# SOURCE DATA
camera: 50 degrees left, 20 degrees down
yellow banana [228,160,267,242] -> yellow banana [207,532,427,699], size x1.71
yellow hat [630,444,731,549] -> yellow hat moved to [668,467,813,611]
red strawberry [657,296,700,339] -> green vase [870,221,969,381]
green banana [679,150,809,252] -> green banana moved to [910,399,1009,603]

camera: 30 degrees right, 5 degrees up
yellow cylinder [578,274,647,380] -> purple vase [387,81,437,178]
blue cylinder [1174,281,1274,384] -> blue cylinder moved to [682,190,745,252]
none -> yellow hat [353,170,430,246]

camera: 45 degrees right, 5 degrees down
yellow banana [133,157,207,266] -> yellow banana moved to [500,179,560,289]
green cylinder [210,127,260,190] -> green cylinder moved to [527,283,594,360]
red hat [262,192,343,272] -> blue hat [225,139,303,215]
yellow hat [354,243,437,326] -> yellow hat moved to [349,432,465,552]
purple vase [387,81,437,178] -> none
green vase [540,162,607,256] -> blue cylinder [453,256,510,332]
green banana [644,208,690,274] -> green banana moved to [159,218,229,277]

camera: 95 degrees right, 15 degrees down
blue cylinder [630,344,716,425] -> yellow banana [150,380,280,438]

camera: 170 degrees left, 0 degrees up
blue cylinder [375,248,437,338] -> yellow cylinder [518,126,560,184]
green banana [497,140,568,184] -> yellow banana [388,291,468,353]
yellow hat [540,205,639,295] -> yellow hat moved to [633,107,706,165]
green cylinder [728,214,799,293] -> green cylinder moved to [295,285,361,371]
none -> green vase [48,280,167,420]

# PROBLEM
Without omission, retype the full listing shown above.

# REPLY
camera: 50 degrees left, 20 degrees down
yellow banana [228,160,267,242] -> yellow banana [207,532,427,699], size x1.71
yellow hat [630,444,731,549] -> yellow hat moved to [668,467,813,611]
red strawberry [657,296,700,339] -> green vase [870,221,969,381]
green banana [679,150,809,252] -> green banana moved to [910,399,1009,603]

camera: 30 degrees right, 5 degrees up
yellow cylinder [578,274,647,380] -> purple vase [387,81,437,178]
blue cylinder [1174,281,1274,384] -> blue cylinder moved to [682,190,745,252]
none -> yellow hat [353,170,430,246]

camera: 45 degrees right, 5 degrees down
yellow banana [133,157,207,266] -> yellow banana moved to [500,179,560,289]
green cylinder [210,127,260,190] -> green cylinder moved to [527,283,594,360]
red hat [262,192,343,272] -> blue hat [225,139,303,215]
yellow hat [354,243,437,326] -> yellow hat moved to [349,432,465,552]
purple vase [387,81,437,178] -> none
green vase [540,162,607,256] -> blue cylinder [453,256,510,332]
green banana [644,208,690,274] -> green banana moved to [159,218,229,277]

camera: 95 degrees right, 15 degrees down
blue cylinder [630,344,716,425] -> yellow banana [150,380,280,438]

camera: 170 degrees left, 0 degrees up
blue cylinder [375,248,437,338] -> yellow cylinder [518,126,560,184]
green banana [497,140,568,184] -> yellow banana [388,291,468,353]
yellow hat [540,205,639,295] -> yellow hat moved to [633,107,706,165]
green cylinder [728,214,799,293] -> green cylinder moved to [295,285,361,371]
none -> green vase [48,280,167,420]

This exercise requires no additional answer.